→ **Assigned task**: When writing out the entries below, keep only the lines from the line with "gray semicircle: (429, 263)" to the line with "red arrow: (37, 48) -> (30, 37), moved", both included, exactly as they are, and leave the pictures aside.

--------------------------------------------------

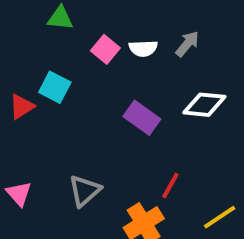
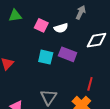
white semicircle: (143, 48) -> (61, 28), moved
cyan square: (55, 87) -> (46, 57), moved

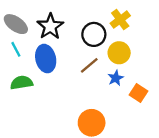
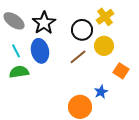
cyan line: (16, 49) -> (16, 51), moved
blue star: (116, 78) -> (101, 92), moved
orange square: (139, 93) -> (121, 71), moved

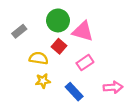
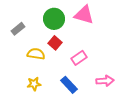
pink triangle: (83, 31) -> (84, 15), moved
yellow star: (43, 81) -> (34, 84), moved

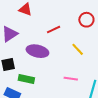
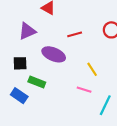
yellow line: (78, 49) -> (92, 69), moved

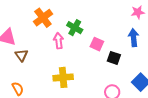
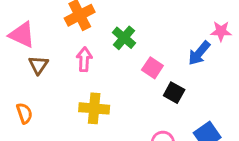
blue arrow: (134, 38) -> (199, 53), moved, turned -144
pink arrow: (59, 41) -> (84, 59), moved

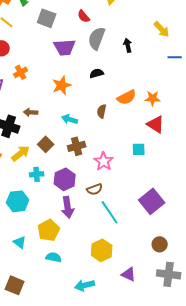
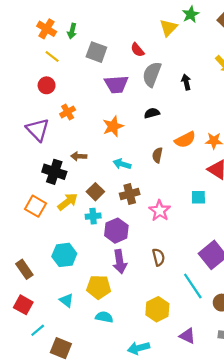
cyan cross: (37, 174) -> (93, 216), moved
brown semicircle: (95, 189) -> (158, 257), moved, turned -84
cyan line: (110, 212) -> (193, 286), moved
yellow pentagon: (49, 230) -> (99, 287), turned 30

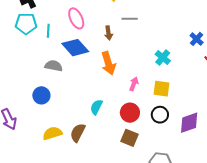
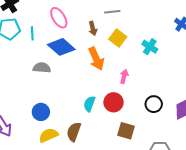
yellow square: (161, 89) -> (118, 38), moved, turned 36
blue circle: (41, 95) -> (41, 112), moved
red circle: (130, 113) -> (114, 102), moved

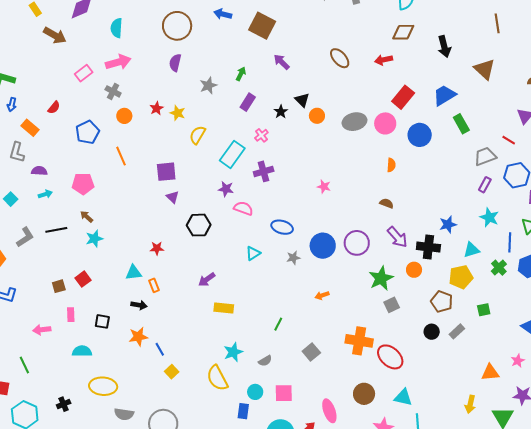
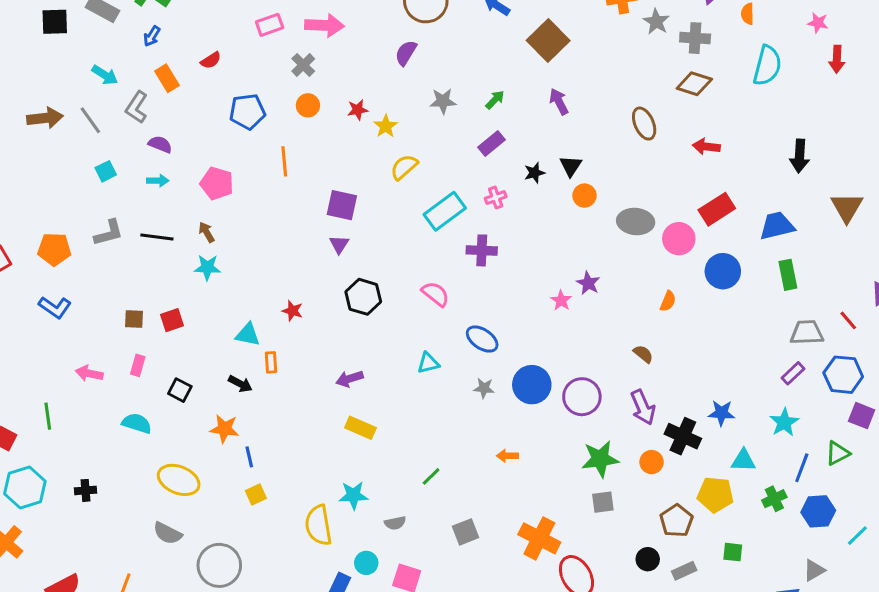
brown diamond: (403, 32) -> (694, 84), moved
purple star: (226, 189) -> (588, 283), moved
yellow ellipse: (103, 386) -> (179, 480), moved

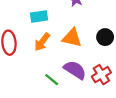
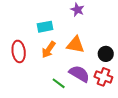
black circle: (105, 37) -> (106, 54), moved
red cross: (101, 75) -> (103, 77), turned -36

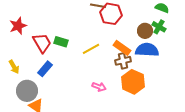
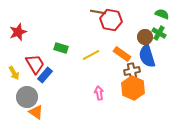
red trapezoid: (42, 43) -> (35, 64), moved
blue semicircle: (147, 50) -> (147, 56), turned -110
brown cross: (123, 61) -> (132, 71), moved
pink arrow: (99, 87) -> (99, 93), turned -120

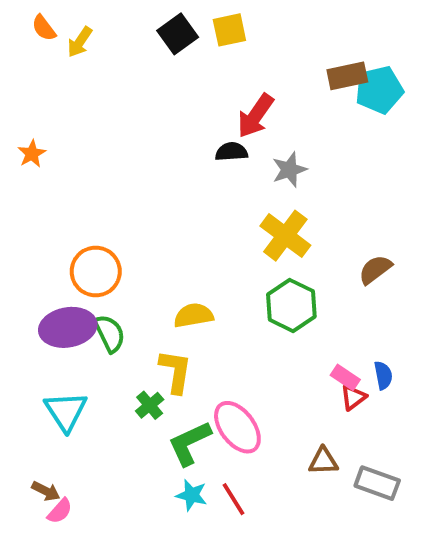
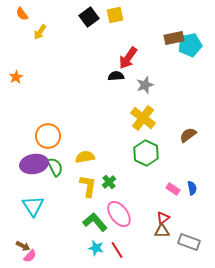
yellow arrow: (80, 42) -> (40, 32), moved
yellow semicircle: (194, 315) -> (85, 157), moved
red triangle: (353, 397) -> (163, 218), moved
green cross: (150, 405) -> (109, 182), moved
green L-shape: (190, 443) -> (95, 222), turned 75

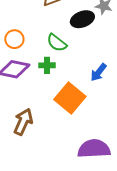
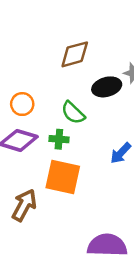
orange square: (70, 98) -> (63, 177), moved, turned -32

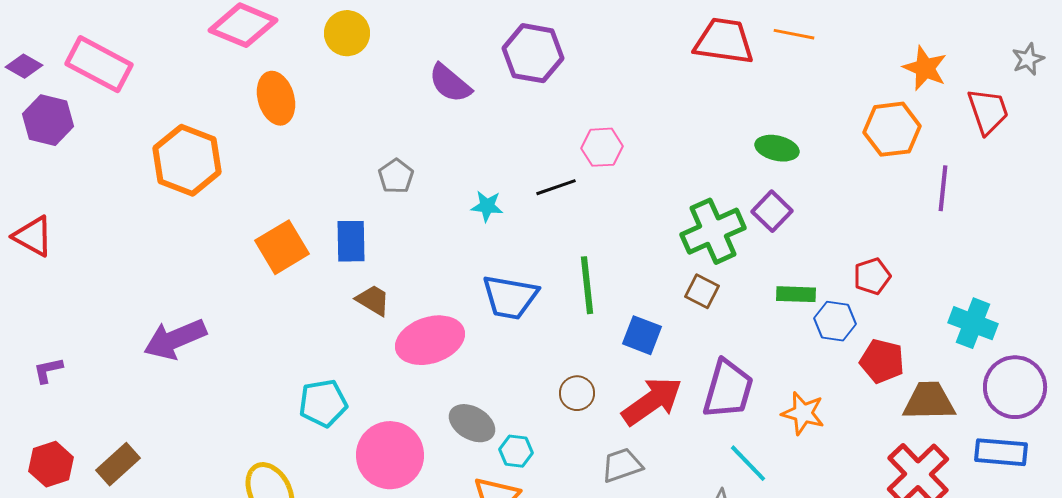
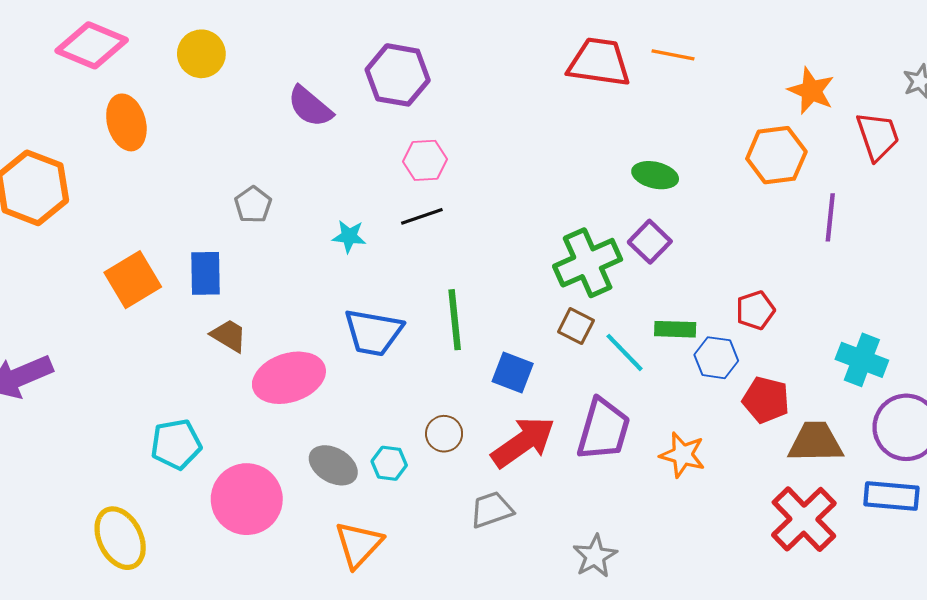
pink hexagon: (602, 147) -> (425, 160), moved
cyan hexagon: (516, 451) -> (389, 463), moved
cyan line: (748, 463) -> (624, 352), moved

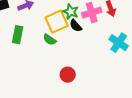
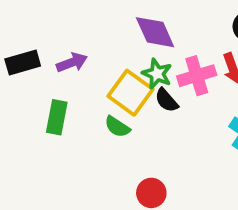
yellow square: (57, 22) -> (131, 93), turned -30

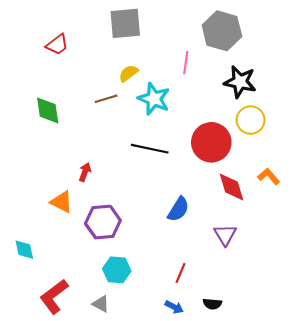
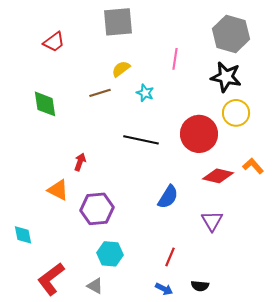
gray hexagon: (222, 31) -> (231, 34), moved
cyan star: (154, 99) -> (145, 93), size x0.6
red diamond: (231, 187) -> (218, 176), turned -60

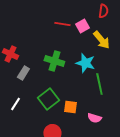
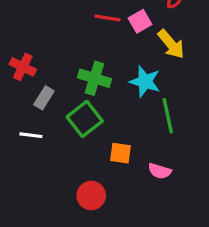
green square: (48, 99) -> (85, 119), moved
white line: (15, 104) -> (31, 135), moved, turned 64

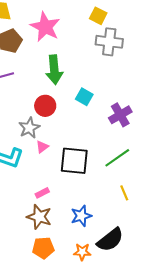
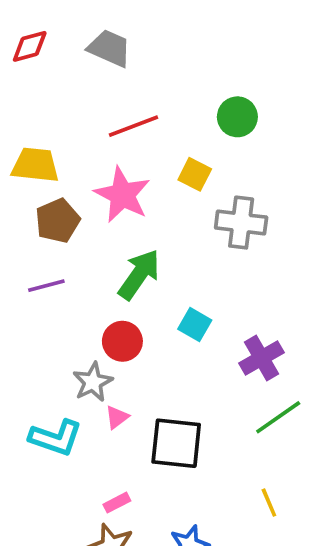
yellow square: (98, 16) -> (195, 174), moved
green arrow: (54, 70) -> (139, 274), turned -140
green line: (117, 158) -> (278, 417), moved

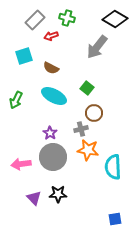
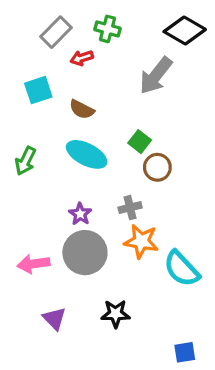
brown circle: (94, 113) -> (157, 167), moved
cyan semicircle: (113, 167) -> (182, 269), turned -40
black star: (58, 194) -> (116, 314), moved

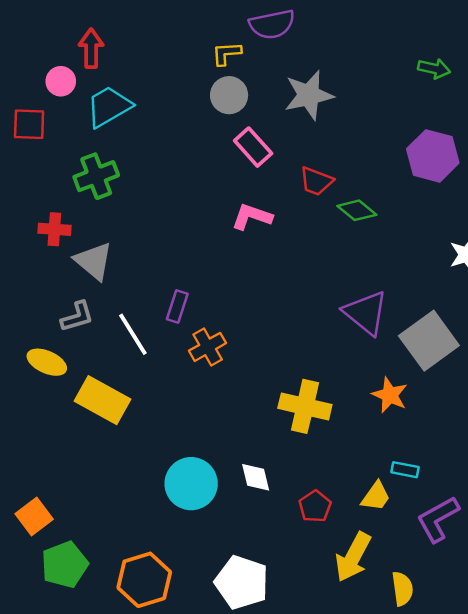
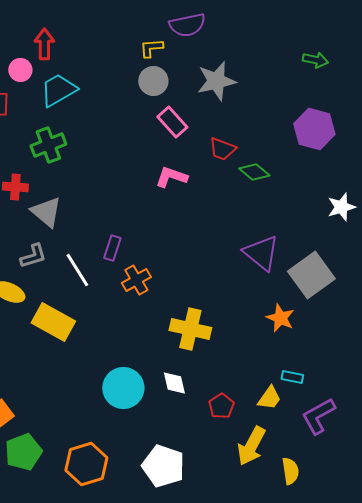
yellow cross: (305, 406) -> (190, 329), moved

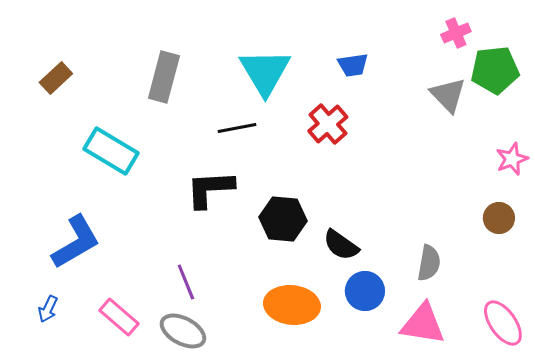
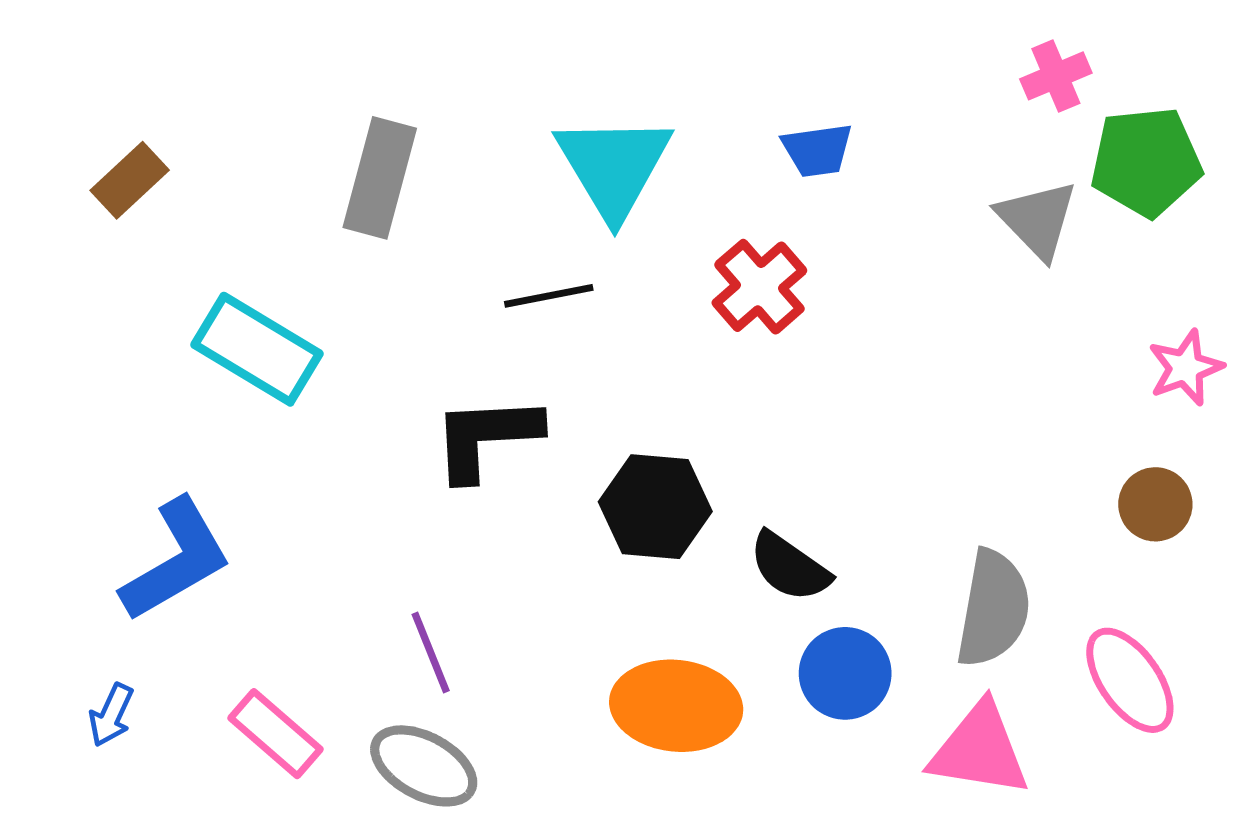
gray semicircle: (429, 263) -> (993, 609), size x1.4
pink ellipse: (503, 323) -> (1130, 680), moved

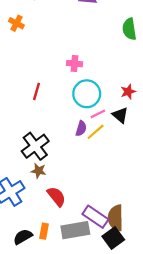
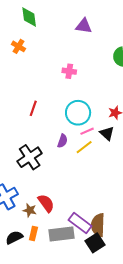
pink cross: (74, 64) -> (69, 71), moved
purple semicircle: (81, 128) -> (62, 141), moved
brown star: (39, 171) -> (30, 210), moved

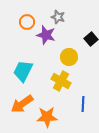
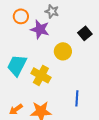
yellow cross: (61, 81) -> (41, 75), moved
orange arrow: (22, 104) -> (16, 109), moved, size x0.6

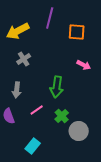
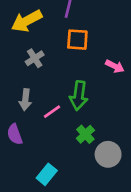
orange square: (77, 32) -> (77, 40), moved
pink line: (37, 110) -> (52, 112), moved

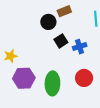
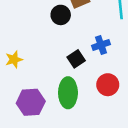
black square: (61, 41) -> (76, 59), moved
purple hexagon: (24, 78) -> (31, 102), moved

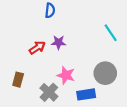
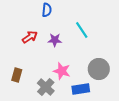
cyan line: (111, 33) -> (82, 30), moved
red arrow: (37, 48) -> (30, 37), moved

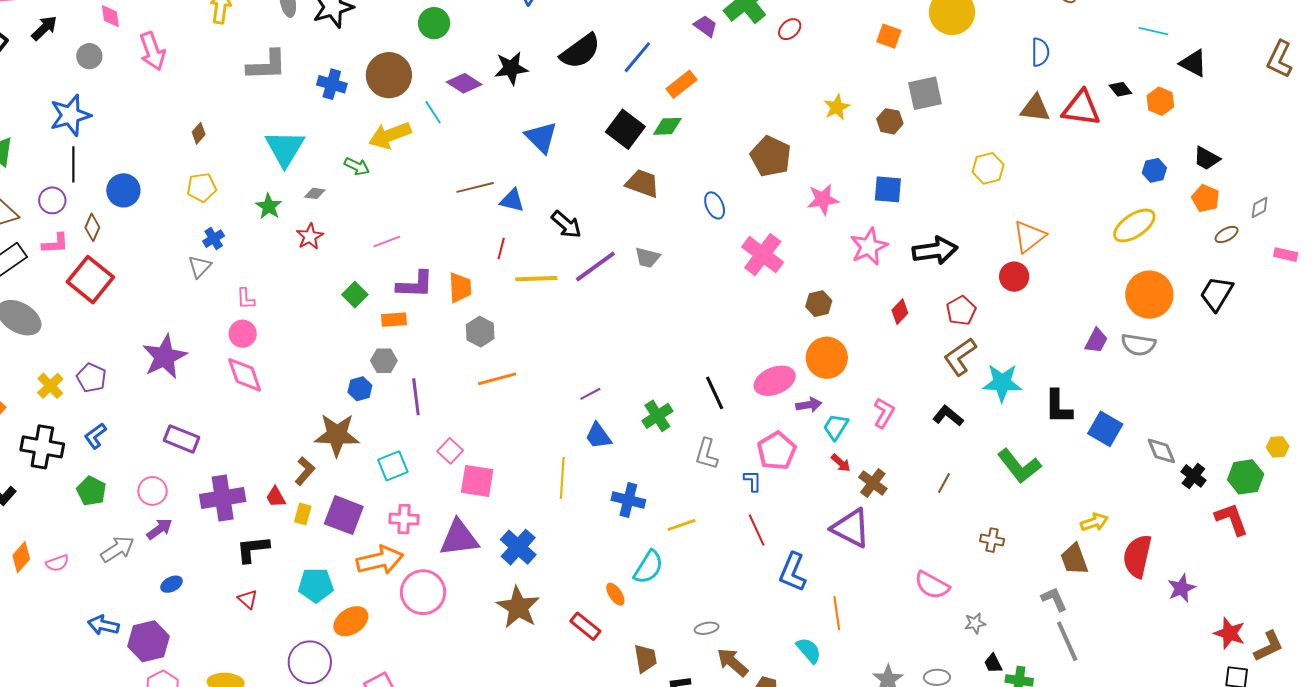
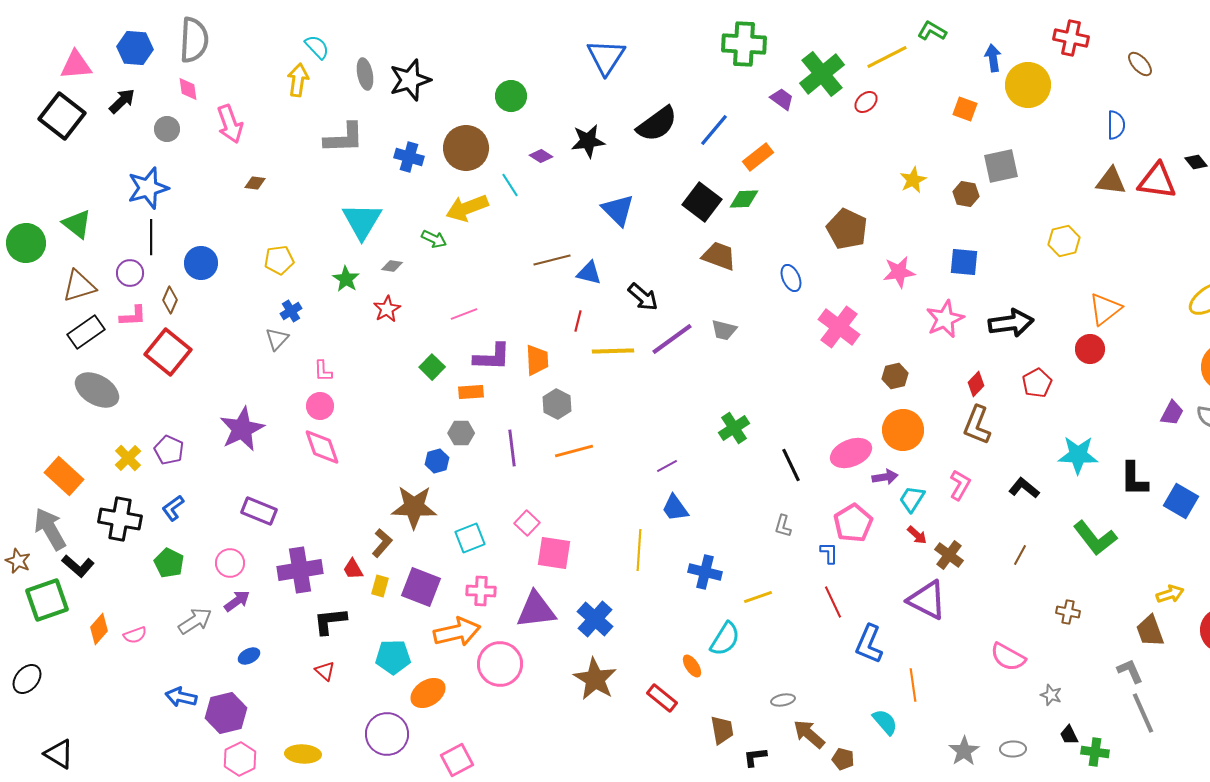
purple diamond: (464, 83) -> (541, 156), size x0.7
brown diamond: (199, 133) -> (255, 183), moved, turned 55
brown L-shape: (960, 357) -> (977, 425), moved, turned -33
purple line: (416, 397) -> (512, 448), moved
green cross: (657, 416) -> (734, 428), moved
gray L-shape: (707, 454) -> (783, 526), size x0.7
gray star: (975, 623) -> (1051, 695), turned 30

--------------------------------------------------

→ **The answer**:
gray semicircle: (429, 263) -> (993, 609), size x1.4
pink ellipse: (503, 323) -> (1130, 680), moved

pink cross: (74, 64) -> (69, 71), moved
purple semicircle: (81, 128) -> (62, 141), moved
brown star: (39, 171) -> (30, 210), moved

yellow cross: (61, 81) -> (41, 75), moved
orange arrow: (22, 104) -> (16, 109), moved, size x0.6

orange square: (77, 32) -> (77, 40), moved
pink line: (37, 110) -> (52, 112), moved

black square: (61, 41) -> (76, 59), moved
purple hexagon: (24, 78) -> (31, 102), moved

cyan line: (111, 33) -> (82, 30), moved
red arrow: (37, 48) -> (30, 37), moved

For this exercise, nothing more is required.